**Your task**
Exactly the lines starting at the line containing "(323, 412) = (382, 362): green" and ending at the line containing "(411, 230) = (413, 191): green" are to be written out from the listing below, both included.

**Provided records**
---+---

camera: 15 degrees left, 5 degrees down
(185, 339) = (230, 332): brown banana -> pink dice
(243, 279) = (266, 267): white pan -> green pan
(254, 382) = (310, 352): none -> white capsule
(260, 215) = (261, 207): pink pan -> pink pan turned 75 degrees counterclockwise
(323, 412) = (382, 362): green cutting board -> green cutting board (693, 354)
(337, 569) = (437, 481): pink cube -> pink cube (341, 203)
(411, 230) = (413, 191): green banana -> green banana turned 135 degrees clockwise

---+---

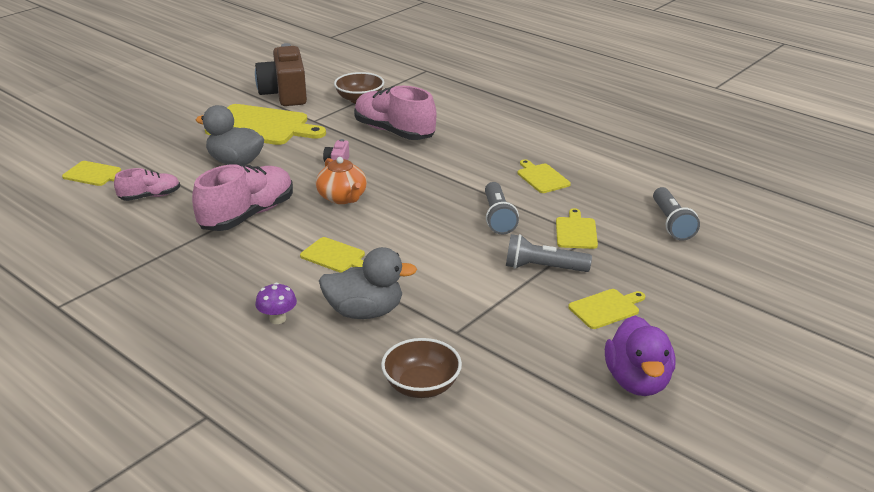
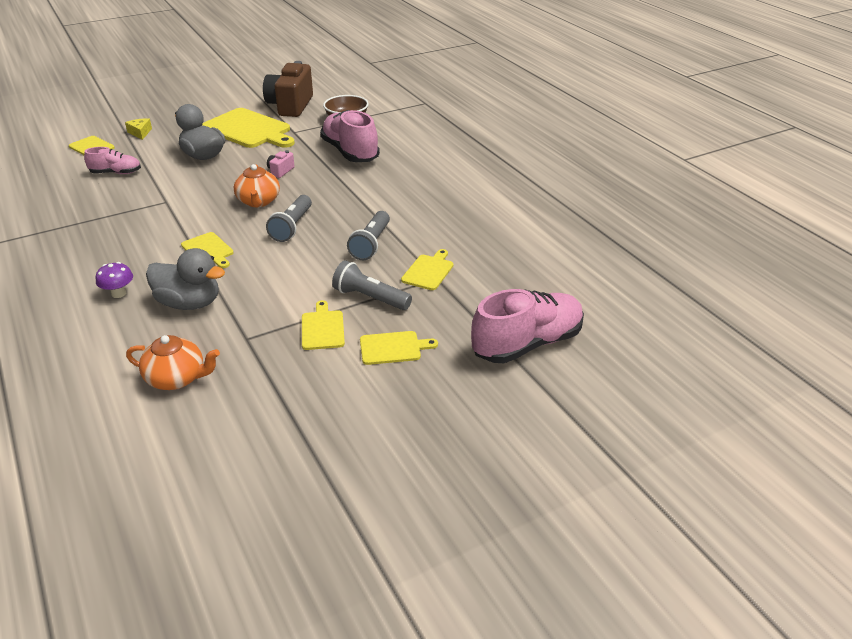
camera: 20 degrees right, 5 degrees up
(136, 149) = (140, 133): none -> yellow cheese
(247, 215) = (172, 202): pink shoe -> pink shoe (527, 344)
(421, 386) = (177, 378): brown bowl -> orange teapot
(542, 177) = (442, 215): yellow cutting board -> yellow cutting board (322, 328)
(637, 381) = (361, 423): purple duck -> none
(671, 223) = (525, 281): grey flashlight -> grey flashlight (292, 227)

---+---

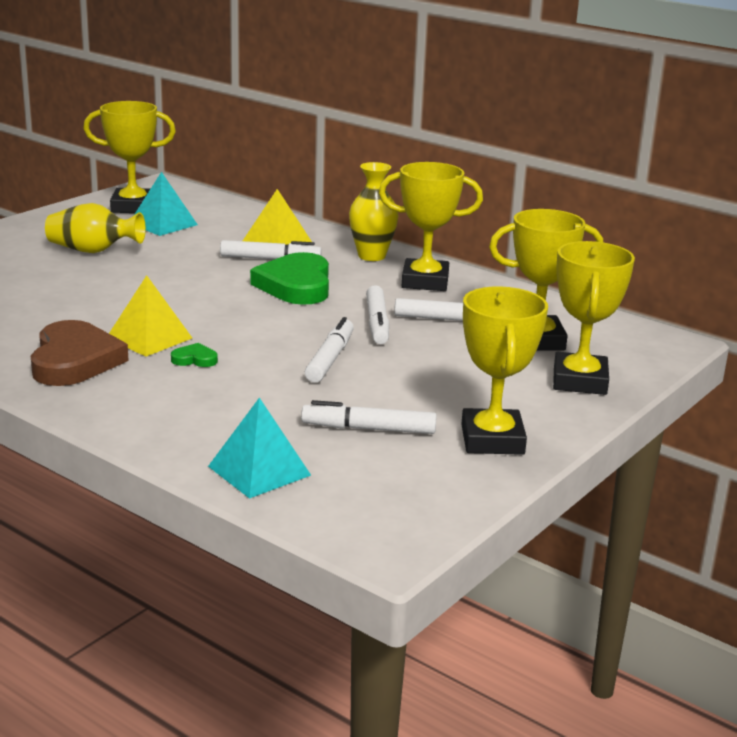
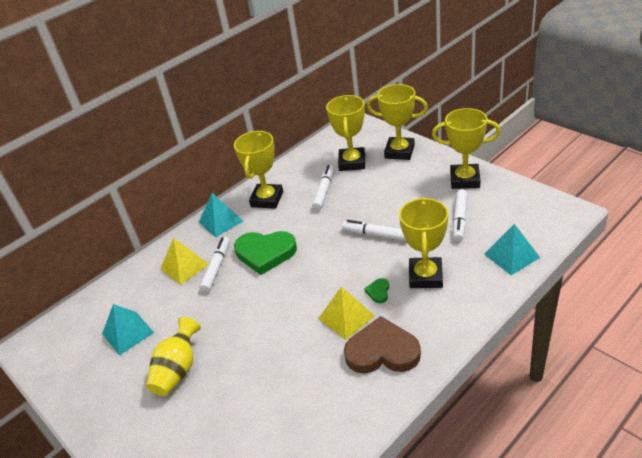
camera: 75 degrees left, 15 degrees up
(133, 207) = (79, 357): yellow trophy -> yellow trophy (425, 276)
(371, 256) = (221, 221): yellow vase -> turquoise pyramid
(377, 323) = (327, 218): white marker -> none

---+---

**Result below**
(323, 412) = (382, 362): green cutting board -> green cutting board (693, 354)
(337, 569) = (437, 481): pink cube -> pink cube (341, 203)
(411, 230) = (413, 191): green banana -> green banana turned 135 degrees clockwise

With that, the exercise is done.